*** Data to examine ***

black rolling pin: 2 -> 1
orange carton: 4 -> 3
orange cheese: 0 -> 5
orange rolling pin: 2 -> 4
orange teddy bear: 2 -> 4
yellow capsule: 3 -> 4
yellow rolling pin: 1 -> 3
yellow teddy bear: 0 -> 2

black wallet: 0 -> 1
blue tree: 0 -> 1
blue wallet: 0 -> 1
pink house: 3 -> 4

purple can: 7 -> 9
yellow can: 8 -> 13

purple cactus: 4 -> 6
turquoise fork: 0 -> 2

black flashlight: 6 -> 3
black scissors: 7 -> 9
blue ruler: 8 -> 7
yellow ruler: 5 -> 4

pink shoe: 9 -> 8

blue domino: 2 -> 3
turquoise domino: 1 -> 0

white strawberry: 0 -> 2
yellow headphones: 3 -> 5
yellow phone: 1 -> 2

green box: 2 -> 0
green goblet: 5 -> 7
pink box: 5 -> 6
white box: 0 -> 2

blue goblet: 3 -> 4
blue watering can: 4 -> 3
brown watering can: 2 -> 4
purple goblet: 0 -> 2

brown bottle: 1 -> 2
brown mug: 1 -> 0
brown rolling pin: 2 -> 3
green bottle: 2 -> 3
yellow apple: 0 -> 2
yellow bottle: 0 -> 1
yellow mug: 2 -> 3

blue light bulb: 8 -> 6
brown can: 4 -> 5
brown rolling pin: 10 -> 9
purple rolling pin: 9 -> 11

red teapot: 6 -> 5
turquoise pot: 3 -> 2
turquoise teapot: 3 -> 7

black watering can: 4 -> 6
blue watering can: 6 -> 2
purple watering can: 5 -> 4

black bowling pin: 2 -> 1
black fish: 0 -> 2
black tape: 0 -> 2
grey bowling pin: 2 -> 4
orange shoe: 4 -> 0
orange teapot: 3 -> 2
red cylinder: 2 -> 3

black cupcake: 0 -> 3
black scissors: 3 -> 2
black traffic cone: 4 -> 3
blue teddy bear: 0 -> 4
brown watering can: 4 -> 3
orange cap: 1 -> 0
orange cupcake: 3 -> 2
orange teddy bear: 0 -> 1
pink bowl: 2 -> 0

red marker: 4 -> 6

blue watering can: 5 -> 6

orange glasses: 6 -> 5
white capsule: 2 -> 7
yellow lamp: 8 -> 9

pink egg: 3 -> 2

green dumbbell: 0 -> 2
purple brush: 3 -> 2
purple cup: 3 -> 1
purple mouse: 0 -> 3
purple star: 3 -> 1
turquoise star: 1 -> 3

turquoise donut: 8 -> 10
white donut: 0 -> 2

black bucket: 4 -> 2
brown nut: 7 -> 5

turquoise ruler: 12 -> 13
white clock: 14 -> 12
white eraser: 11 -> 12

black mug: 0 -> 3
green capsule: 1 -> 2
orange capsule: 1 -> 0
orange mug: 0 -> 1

***

The task: Go through the entries and repeat each one exactly.

Output:
black rolling pin: 2 -> 1
orange carton: 4 -> 3
orange cheese: 0 -> 5
orange rolling pin: 2 -> 4
orange teddy bear: 2 -> 4
yellow capsule: 3 -> 4
yellow rolling pin: 1 -> 3
yellow teddy bear: 0 -> 2

black wallet: 0 -> 1
blue tree: 0 -> 1
blue wallet: 0 -> 1
pink house: 3 -> 4

purple can: 7 -> 9
yellow can: 8 -> 13

purple cactus: 4 -> 6
turquoise fork: 0 -> 2

black flashlight: 6 -> 3
black scissors: 7 -> 9
blue ruler: 8 -> 7
yellow ruler: 5 -> 4

pink shoe: 9 -> 8

blue domino: 2 -> 3
turquoise domino: 1 -> 0

white strawberry: 0 -> 2
yellow headphones: 3 -> 5
yellow phone: 1 -> 2

green box: 2 -> 0
green goblet: 5 -> 7
pink box: 5 -> 6
white box: 0 -> 2

blue goblet: 3 -> 4
blue watering can: 4 -> 3
brown watering can: 2 -> 4
purple goblet: 0 -> 2

brown bottle: 1 -> 2
brown mug: 1 -> 0
brown rolling pin: 2 -> 3
green bottle: 2 -> 3
yellow apple: 0 -> 2
yellow bottle: 0 -> 1
yellow mug: 2 -> 3

blue light bulb: 8 -> 6
brown can: 4 -> 5
brown rolling pin: 10 -> 9
purple rolling pin: 9 -> 11

red teapot: 6 -> 5
turquoise pot: 3 -> 2
turquoise teapot: 3 -> 7

black watering can: 4 -> 6
blue watering can: 6 -> 2
purple watering can: 5 -> 4

black bowling pin: 2 -> 1
black fish: 0 -> 2
black tape: 0 -> 2
grey bowling pin: 2 -> 4
orange shoe: 4 -> 0
orange teapot: 3 -> 2
red cylinder: 2 -> 3

black cupcake: 0 -> 3
black scissors: 3 -> 2
black traffic cone: 4 -> 3
blue teddy bear: 0 -> 4
brown watering can: 4 -> 3
orange cap: 1 -> 0
orange cupcake: 3 -> 2
orange teddy bear: 0 -> 1
pink bowl: 2 -> 0

red marker: 4 -> 6

blue watering can: 5 -> 6

orange glasses: 6 -> 5
white capsule: 2 -> 7
yellow lamp: 8 -> 9

pink egg: 3 -> 2

green dumbbell: 0 -> 2
purple brush: 3 -> 2
purple cup: 3 -> 1
purple mouse: 0 -> 3
purple star: 3 -> 1
turquoise star: 1 -> 3

turquoise donut: 8 -> 10
white donut: 0 -> 2

black bucket: 4 -> 2
brown nut: 7 -> 5

turquoise ruler: 12 -> 13
white clock: 14 -> 12
white eraser: 11 -> 12

black mug: 0 -> 3
green capsule: 1 -> 2
orange capsule: 1 -> 0
orange mug: 0 -> 1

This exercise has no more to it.